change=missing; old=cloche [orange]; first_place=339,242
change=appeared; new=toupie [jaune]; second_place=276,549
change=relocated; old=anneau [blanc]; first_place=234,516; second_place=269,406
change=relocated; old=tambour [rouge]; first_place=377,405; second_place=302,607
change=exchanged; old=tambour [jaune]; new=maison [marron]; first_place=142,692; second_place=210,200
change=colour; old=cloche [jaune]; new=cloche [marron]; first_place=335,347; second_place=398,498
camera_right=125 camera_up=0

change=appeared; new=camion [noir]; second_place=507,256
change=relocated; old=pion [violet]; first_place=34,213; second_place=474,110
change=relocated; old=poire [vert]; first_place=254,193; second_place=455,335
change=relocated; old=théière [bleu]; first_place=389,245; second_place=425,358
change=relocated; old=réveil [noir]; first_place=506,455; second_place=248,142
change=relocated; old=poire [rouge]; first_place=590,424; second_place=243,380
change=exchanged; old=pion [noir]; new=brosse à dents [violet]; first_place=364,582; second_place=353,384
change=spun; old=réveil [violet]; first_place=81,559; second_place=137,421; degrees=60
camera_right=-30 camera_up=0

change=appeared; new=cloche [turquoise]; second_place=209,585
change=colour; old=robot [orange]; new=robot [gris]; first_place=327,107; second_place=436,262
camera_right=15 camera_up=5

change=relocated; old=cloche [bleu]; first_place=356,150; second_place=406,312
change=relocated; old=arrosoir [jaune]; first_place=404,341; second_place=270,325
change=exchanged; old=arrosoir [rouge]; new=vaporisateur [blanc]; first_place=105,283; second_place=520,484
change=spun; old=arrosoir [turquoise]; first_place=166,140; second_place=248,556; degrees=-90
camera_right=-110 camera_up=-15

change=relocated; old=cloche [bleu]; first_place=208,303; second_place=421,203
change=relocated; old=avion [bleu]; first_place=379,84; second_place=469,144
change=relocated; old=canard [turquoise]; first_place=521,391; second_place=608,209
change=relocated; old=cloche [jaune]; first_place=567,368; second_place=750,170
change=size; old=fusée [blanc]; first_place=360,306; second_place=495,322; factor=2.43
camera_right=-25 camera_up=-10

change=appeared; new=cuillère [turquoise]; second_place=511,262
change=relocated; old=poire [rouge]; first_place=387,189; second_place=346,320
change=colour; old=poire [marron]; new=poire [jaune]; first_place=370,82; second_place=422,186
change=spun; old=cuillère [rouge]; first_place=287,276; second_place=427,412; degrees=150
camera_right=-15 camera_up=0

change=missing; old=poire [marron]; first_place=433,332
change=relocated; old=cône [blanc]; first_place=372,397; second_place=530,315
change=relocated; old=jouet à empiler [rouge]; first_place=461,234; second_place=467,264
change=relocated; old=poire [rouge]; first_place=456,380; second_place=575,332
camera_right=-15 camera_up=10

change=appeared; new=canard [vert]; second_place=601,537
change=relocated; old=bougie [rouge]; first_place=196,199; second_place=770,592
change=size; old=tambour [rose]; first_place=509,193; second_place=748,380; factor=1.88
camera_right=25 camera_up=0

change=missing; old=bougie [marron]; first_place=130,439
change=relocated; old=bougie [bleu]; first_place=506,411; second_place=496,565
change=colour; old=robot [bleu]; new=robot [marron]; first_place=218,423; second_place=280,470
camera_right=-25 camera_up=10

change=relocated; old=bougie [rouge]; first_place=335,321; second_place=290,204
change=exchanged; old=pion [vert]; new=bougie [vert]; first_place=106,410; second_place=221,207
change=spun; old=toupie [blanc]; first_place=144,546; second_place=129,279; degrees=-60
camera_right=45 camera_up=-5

____

• Task brief
The answer should be all the entries, restated with no word changed.

• The answer
change=missing; old=cloche [orange]; first_place=339,242
change=appeared; new=toupie [jaune]; second_place=276,549
change=relocated; old=anneau [blanc]; first_place=234,516; second_place=269,406
change=relocated; old=tambour [rouge]; first_place=377,405; second_place=302,607
change=exchanged; old=tambour [jaune]; new=maison [marron]; first_place=142,692; second_place=210,200
change=colour; old=cloche [jaune]; new=cloche [marron]; first_place=335,347; second_place=398,498
camera_right=125 camera_up=0

change=appeared; new=camion [noir]; second_place=507,256
change=relocated; old=pion [violet]; first_place=34,213; second_place=474,110
change=relocated; old=poire [vert]; first_place=254,193; second_place=455,335
change=relocated; old=théière [bleu]; first_place=389,245; second_place=425,358
change=relocated; old=réveil [noir]; first_place=506,455; second_place=248,142
change=relocated; old=poire [rouge]; first_place=590,424; second_place=243,380
change=exchanged; old=pion [noir]; new=brosse à dents [violet]; first_place=364,582; second_place=353,384
change=spun; old=réveil [violet]; first_place=81,559; second_place=137,421; degrees=60
camera_right=-30 camera_up=0

change=appeared; new=cloche [turquoise]; second_place=209,585
change=colour; old=robot [orange]; new=robot [gris]; first_place=327,107; second_place=436,262
camera_right=15 camera_up=5

change=relocated; old=cloche [bleu]; first_place=356,150; second_place=406,312
change=relocated; old=arrosoir [jaune]; first_place=404,341; second_place=270,325
change=exchanged; old=arrosoir [rouge]; new=vaporisateur [blanc]; first_place=105,283; second_place=520,484
change=spun; old=arrosoir [turquoise]; first_place=166,140; second_place=248,556; degrees=-90
camera_right=-110 camera_up=-15

change=relocated; old=cloche [bleu]; first_place=208,303; second_place=421,203
change=relocated; old=avion [bleu]; first_place=379,84; second_place=469,144
change=relocated; old=canard [turquoise]; first_place=521,391; second_place=608,209
change=relocated; old=cloche [jaune]; first_place=567,368; second_place=750,170
change=size; old=fusée [blanc]; first_place=360,306; second_place=495,322; factor=2.43
camera_right=-25 camera_up=-10

change=appeared; new=cuillère [turquoise]; second_place=511,262
change=relocated; old=poire [rouge]; first_place=387,189; second_place=346,320
change=colour; old=poire [marron]; new=poire [jaune]; first_place=370,82; second_place=422,186
change=spun; old=cuillère [rouge]; first_place=287,276; second_place=427,412; degrees=150
camera_right=-15 camera_up=0

change=missing; old=poire [marron]; first_place=433,332
change=relocated; old=cône [blanc]; first_place=372,397; second_place=530,315
change=relocated; old=jouet à empiler [rouge]; first_place=461,234; second_place=467,264
change=relocated; old=poire [rouge]; first_place=456,380; second_place=575,332
camera_right=-15 camera_up=10

change=appeared; new=canard [vert]; second_place=601,537
change=relocated; old=bougie [rouge]; first_place=196,199; second_place=770,592
change=size; old=tambour [rose]; first_place=509,193; second_place=748,380; factor=1.88
camera_right=25 camera_up=0

change=missing; old=bougie [marron]; first_place=130,439
change=relocated; old=bougie [bleu]; first_place=506,411; second_place=496,565
change=colour; old=robot [bleu]; new=robot [marron]; first_place=218,423; second_place=280,470
camera_right=-25 camera_up=10

change=relocated; old=bougie [rouge]; first_place=335,321; second_place=290,204
change=exchanged; old=pion [vert]; new=bougie [vert]; first_place=106,410; second_place=221,207
change=spun; old=toupie [blanc]; first_place=144,546; second_place=129,279; degrees=-60
camera_right=45 camera_up=-5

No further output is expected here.